_Your objective_. Without leaving anything out, print every line of the data.

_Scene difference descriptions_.
++++++++++++++++++++

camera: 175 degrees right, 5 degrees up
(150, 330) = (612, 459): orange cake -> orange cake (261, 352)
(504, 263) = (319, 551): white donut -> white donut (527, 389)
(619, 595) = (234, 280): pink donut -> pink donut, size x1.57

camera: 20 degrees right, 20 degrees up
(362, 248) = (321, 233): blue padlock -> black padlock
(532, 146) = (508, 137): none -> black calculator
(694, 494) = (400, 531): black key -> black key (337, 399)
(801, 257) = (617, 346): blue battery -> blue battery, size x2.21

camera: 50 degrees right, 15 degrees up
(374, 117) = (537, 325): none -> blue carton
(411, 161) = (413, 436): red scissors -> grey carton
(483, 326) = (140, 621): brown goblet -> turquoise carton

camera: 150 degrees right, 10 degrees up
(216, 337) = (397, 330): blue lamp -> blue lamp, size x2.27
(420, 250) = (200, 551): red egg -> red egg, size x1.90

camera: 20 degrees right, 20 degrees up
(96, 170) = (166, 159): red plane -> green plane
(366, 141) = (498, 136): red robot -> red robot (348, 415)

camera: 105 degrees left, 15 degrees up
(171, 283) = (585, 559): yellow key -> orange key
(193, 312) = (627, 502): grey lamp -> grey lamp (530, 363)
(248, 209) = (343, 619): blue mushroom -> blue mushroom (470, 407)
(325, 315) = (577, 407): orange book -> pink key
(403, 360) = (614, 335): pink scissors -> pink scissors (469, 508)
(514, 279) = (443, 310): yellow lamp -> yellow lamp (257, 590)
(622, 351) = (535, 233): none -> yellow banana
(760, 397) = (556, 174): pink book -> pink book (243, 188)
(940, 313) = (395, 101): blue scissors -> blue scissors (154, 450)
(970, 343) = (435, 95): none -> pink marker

++++++++++++++++++++

_Answer box_.
camera: 175 degrees right, 5 degrees up
(150, 330) = (612, 459): orange cake -> orange cake (261, 352)
(504, 263) = (319, 551): white donut -> white donut (527, 389)
(619, 595) = (234, 280): pink donut -> pink donut, size x1.57

camera: 20 degrees right, 20 degrees up
(362, 248) = (321, 233): blue padlock -> black padlock
(532, 146) = (508, 137): none -> black calculator
(694, 494) = (400, 531): black key -> black key (337, 399)
(801, 257) = (617, 346): blue battery -> blue battery, size x2.21

camera: 50 degrees right, 15 degrees up
(374, 117) = (537, 325): none -> blue carton
(411, 161) = (413, 436): red scissors -> grey carton
(483, 326) = (140, 621): brown goblet -> turquoise carton

camera: 150 degrees right, 10 degrees up
(216, 337) = (397, 330): blue lamp -> blue lamp, size x2.27
(420, 250) = (200, 551): red egg -> red egg, size x1.90

camera: 20 degrees right, 20 degrees up
(96, 170) = (166, 159): red plane -> green plane
(366, 141) = (498, 136): red robot -> red robot (348, 415)

camera: 105 degrees left, 15 degrees up
(171, 283) = (585, 559): yellow key -> orange key
(193, 312) = (627, 502): grey lamp -> grey lamp (530, 363)
(248, 209) = (343, 619): blue mushroom -> blue mushroom (470, 407)
(325, 315) = (577, 407): orange book -> pink key
(403, 360) = (614, 335): pink scissors -> pink scissors (469, 508)
(514, 279) = (443, 310): yellow lamp -> yellow lamp (257, 590)
(622, 351) = (535, 233): none -> yellow banana
(760, 397) = (556, 174): pink book -> pink book (243, 188)
(940, 313) = (395, 101): blue scissors -> blue scissors (154, 450)
(970, 343) = (435, 95): none -> pink marker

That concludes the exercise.